INFORMATION PROVIDED
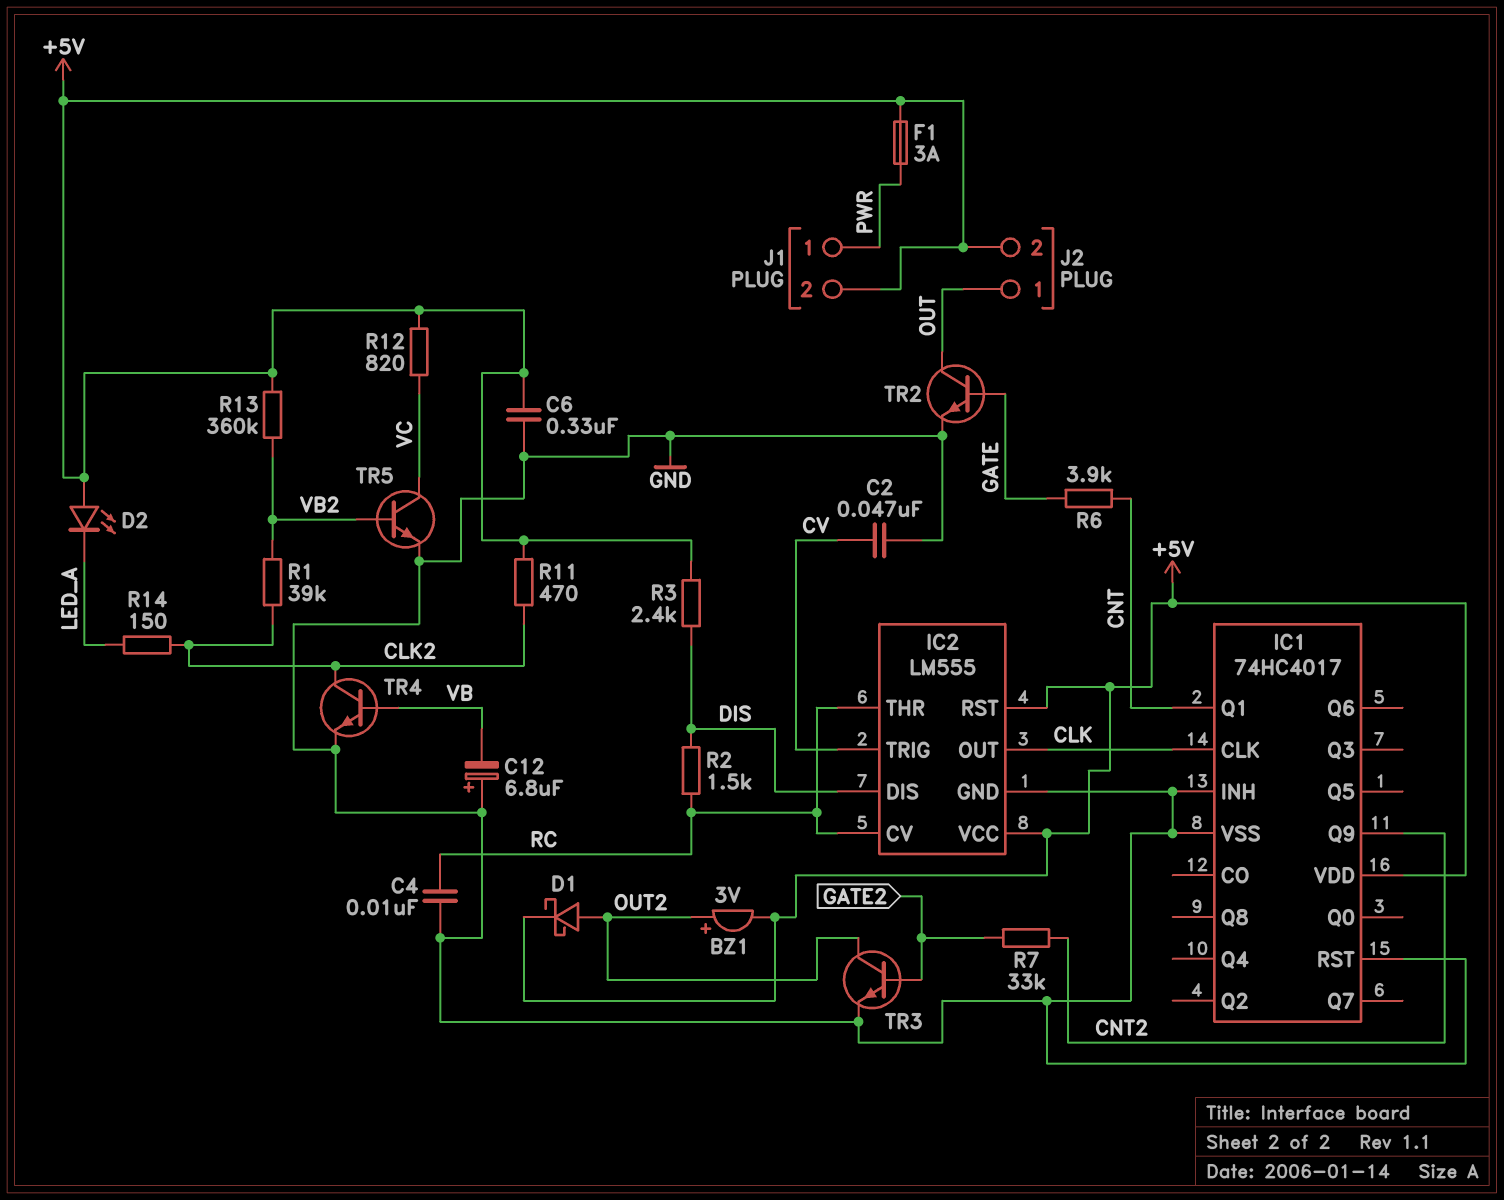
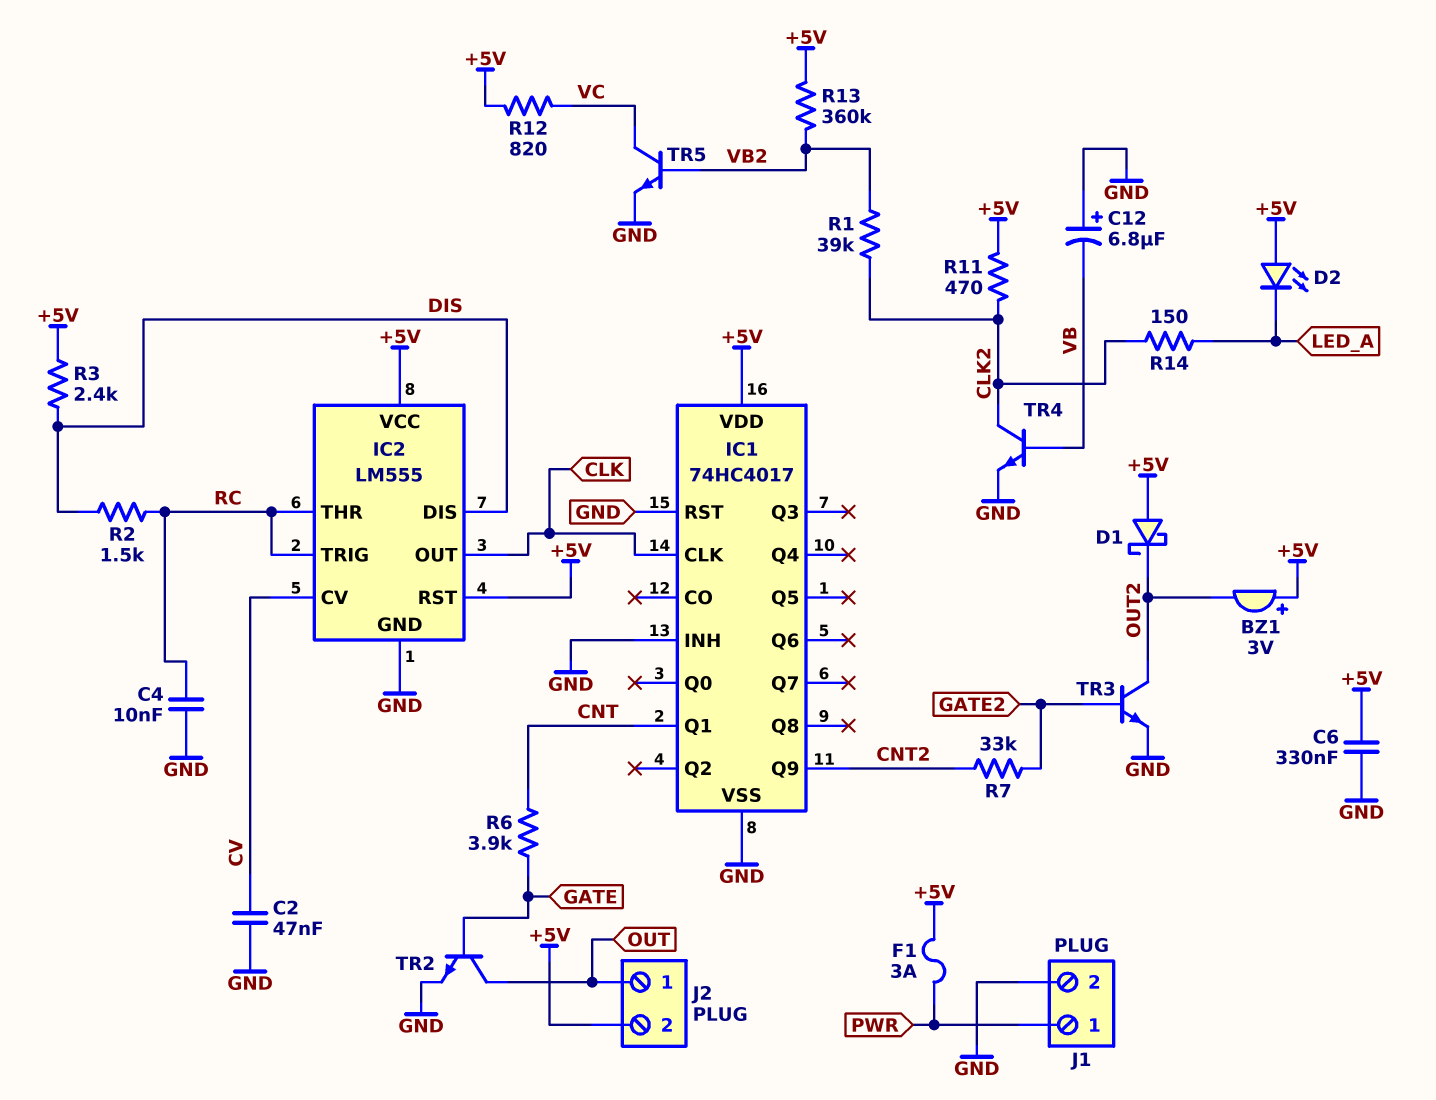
BZ1: buzzer 3V (plus OUT2, minus +5V) -> buzzer 3V (plus +5V, minus OUT2)
D1: schottky (A OUT2, K +5V) -> schottky (A +5V, K OUT2)
IC2 pin CV: RC -> CV
IC2 pin TRIG: CV -> RC
J1 pin 2: +5V -> GND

TASK STATEMENT
The records above are to be transcribed in full, with images omitted.

OUTPUT FOR THIS EXERCISE
BZ1: buzzer 3V (plus OUT2, minus +5V) -> buzzer 3V (plus +5V, minus OUT2)
D1: schottky (A OUT2, K +5V) -> schottky (A +5V, K OUT2)
IC2 pin CV: RC -> CV
IC2 pin TRIG: CV -> RC
J1 pin 2: +5V -> GND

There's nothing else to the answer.